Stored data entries
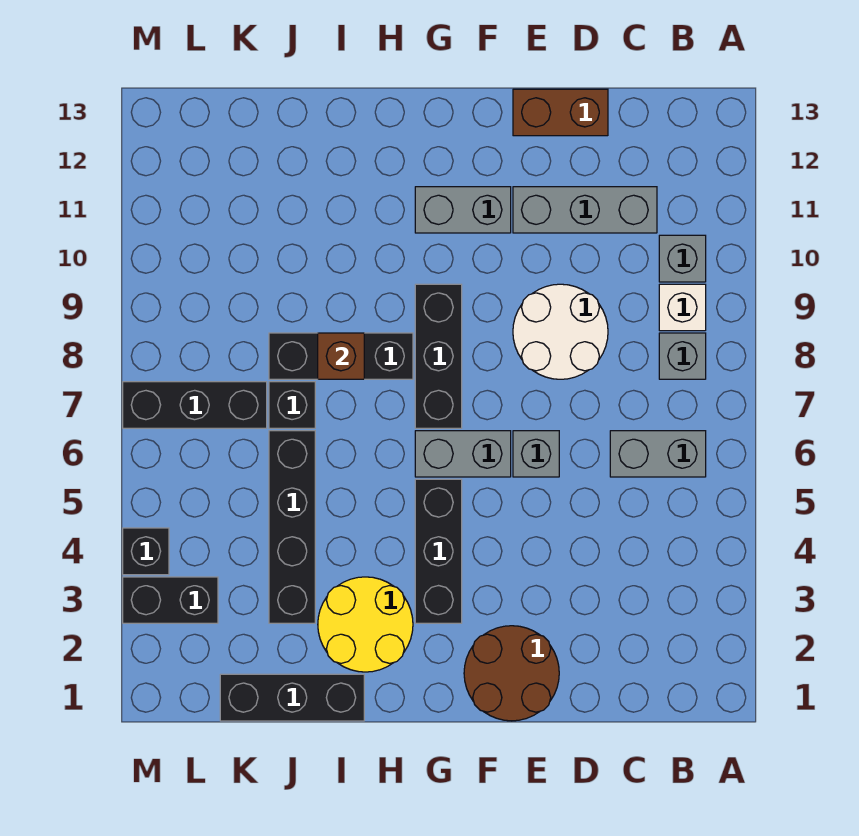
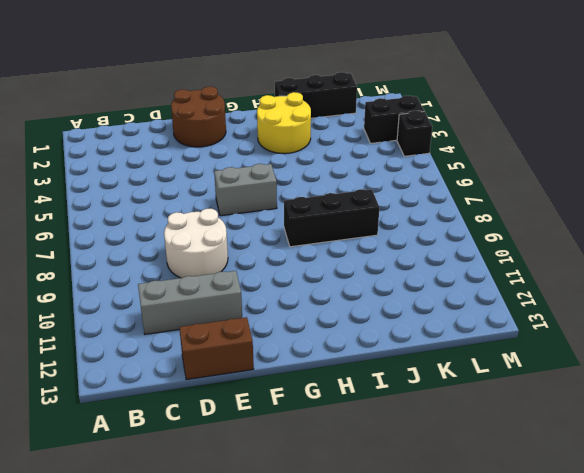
none -> grey brick B6:C6 level 1
none -> grey brick B8 level 1
none -> white brick B9 level 1

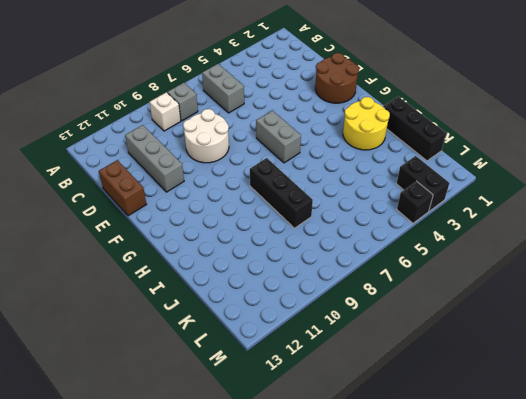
none -> grey brick B10 level 1
none -> grey brick E6 level 1
none -> grey brick F11:G11 level 1

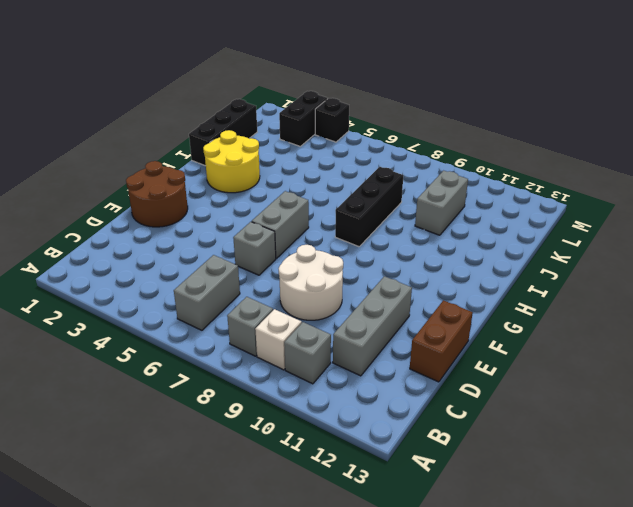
grey brick J10:K10 level 1 -> grey brick F11:G11 level 1
none -> black brick G3:G5 level 1
none -> black brick G7:G9 level 1
none -> black brick J3:J6 level 1

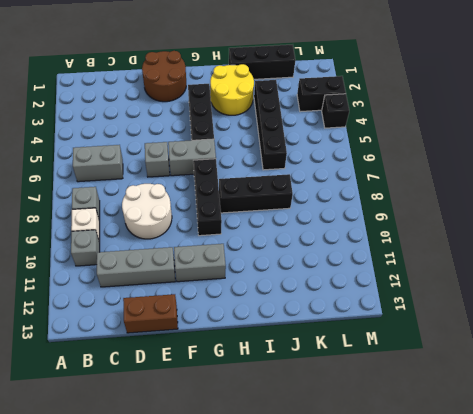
none -> black brick J7 level 1
none -> black brick K7:M7 level 1
none -> brown brick I8 level 2

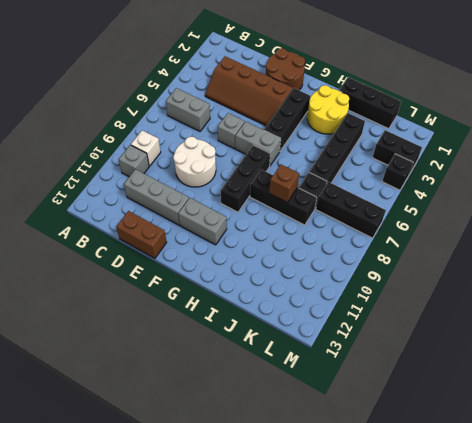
brown slope C3:F4 level 1 top 3 -> none
none -> grey brick B8 level 1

PROBLEM TO SOLVE –
Starting from the line that contains "brown slope C3:F4 level 1 top 3 -> none", transcribe each line to the end of the records above. Please add nothing.

SOLUTION BELOW –
brown slope C3:F4 level 1 top 3 -> none
none -> grey brick B8 level 1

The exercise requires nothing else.